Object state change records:
--- START ---
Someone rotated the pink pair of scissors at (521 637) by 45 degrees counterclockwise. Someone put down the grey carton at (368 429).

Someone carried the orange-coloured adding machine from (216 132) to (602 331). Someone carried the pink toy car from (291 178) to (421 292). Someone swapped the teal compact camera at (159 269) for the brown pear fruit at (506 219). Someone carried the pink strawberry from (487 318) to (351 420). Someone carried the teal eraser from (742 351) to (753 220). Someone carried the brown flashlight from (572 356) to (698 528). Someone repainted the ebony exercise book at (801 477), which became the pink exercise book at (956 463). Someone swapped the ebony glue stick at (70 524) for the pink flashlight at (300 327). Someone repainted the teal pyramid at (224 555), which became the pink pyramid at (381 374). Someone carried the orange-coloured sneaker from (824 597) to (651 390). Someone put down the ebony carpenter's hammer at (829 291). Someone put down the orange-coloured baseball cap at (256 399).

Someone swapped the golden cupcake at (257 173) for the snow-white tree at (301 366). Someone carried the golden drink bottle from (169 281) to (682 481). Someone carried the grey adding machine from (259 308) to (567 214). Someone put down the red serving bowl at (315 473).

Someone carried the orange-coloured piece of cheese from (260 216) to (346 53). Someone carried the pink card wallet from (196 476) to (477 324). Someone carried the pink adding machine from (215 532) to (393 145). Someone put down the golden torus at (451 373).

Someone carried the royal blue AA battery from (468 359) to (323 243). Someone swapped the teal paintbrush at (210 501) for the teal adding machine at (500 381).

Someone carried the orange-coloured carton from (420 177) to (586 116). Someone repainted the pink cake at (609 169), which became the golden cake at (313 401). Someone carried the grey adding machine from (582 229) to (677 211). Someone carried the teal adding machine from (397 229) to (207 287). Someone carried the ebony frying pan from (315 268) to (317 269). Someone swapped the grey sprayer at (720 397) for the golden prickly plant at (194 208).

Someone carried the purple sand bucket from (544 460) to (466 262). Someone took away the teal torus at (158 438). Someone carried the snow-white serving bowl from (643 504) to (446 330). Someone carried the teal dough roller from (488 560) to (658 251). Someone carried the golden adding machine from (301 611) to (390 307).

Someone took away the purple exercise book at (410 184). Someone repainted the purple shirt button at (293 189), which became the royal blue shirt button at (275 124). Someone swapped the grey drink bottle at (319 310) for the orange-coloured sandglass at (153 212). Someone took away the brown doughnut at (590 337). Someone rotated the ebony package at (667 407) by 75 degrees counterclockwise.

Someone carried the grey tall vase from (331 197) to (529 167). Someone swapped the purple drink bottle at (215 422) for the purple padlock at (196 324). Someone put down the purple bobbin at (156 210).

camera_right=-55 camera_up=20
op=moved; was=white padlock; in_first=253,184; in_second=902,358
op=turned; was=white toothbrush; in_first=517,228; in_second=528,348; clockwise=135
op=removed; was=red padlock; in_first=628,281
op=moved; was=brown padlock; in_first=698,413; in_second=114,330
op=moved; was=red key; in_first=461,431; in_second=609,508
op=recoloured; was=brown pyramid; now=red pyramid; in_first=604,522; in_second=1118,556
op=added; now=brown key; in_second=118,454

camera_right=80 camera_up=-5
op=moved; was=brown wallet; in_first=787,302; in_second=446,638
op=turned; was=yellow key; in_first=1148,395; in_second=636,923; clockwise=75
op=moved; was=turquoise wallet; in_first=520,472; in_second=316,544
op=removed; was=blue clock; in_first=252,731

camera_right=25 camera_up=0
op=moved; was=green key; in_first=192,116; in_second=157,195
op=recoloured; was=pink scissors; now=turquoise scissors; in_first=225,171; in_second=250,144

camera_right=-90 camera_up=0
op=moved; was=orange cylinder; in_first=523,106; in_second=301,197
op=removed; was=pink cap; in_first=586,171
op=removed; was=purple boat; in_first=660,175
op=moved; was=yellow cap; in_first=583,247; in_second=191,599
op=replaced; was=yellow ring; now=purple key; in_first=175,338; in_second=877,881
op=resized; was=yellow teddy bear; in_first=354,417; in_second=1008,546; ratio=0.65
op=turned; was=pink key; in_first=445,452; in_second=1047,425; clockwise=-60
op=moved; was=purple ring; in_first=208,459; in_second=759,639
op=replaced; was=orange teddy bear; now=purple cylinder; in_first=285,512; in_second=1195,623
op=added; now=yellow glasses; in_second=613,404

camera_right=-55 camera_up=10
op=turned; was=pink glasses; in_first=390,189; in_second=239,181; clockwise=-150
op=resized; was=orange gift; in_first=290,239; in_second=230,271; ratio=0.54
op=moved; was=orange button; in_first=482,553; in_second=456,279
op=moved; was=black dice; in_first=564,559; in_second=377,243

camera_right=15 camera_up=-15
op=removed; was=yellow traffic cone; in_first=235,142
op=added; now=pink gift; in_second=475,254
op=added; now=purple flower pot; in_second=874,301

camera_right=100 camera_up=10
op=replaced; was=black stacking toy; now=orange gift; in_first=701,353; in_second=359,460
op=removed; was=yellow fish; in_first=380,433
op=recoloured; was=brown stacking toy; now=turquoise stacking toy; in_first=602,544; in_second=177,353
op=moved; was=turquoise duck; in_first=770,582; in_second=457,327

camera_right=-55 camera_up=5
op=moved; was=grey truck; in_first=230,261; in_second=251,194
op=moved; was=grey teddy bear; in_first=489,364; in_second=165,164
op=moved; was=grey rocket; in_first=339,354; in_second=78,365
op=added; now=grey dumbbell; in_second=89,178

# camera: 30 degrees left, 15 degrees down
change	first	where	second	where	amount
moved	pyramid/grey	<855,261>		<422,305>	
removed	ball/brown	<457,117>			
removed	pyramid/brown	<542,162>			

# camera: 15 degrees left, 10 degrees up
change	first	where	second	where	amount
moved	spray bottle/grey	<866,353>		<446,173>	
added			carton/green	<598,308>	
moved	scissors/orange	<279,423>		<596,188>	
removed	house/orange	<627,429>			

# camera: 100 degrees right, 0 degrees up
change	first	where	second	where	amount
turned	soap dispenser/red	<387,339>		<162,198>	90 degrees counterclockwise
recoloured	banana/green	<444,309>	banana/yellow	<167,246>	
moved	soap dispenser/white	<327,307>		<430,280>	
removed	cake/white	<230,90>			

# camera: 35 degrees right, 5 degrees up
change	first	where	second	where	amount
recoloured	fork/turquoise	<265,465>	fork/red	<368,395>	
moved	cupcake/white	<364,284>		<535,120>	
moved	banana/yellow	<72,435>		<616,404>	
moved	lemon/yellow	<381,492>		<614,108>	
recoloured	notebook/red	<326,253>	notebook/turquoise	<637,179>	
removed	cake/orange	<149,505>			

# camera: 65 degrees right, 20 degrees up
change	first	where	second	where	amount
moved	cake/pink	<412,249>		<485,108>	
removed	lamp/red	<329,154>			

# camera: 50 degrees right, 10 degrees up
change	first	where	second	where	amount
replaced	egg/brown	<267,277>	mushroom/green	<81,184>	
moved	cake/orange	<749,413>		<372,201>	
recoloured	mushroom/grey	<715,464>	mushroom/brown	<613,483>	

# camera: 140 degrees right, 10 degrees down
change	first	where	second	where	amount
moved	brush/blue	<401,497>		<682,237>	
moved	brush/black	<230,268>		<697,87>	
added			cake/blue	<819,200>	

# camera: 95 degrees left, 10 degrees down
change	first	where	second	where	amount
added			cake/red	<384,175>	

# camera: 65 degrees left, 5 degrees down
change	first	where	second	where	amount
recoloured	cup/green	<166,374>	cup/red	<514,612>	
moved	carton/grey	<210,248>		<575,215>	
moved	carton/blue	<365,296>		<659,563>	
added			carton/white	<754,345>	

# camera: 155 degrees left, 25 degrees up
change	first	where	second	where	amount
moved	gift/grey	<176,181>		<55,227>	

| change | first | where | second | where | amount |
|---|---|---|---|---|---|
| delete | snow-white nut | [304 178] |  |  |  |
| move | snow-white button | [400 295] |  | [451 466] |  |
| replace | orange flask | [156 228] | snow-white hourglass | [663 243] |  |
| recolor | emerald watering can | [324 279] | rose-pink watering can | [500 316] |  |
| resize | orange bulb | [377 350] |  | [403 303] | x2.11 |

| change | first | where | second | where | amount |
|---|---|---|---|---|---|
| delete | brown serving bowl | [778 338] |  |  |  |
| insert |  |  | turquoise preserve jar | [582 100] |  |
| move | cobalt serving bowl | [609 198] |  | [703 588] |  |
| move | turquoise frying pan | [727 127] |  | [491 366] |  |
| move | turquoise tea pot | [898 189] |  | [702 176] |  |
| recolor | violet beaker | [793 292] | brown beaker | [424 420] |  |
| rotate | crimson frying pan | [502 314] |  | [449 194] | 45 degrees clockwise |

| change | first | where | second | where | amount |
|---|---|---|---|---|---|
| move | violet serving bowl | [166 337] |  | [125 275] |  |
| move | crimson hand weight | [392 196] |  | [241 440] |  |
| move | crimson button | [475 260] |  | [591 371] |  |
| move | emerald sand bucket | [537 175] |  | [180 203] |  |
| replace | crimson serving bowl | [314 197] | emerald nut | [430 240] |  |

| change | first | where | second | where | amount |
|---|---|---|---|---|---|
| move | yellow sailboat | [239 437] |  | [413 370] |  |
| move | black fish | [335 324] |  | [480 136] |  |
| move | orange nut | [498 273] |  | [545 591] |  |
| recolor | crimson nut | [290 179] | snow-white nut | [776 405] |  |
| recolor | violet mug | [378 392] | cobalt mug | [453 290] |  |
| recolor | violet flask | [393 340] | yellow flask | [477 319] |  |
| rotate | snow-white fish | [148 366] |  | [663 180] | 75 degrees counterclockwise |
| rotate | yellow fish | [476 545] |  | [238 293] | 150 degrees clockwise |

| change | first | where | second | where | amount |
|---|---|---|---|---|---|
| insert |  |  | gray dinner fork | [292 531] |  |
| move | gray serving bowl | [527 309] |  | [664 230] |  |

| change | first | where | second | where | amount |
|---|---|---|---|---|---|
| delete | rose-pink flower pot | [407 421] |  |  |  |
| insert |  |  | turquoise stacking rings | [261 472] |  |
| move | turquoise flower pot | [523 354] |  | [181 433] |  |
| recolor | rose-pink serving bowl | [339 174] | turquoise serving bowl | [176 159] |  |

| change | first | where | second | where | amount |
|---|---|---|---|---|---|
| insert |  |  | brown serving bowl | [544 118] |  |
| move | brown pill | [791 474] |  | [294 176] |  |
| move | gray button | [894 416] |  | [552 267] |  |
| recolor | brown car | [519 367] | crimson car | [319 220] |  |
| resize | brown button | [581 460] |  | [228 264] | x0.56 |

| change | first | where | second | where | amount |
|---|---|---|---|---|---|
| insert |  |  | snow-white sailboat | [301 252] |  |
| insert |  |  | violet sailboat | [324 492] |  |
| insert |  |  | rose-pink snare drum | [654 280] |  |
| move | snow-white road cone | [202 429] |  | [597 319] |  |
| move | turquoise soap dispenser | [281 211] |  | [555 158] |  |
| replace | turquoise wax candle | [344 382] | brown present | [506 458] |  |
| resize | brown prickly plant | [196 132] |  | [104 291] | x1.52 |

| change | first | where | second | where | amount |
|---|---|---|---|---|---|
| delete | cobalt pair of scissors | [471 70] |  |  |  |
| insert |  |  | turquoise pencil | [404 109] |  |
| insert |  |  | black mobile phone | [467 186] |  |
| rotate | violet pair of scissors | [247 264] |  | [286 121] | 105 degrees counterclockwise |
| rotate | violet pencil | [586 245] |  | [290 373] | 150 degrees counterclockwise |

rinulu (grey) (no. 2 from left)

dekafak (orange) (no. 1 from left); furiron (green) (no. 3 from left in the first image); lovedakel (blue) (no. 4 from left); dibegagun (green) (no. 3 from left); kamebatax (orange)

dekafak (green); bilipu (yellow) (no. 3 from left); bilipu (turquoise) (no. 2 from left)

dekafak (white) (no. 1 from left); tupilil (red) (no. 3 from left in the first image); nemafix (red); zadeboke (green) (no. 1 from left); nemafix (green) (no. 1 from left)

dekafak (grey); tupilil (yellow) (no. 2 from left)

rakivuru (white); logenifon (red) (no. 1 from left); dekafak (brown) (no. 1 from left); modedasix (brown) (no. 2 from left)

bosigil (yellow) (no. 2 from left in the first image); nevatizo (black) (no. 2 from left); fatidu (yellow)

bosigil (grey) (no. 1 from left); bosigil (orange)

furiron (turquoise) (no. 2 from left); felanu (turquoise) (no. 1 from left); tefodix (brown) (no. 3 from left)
--- END ---
YOUR TASK: In the records above, locate the line that contains "bosigil (yellow) (no.". Repeat it and every line after it, exactly, and nothing else.

THE COMPLETED TASK:
bosigil (yellow) (no. 2 from left in the first image); nevatizo (black) (no. 2 from left); fatidu (yellow)

bosigil (grey) (no. 1 from left); bosigil (orange)

furiron (turquoise) (no. 2 from left); felanu (turquoise) (no. 1 from left); tefodix (brown) (no. 3 from left)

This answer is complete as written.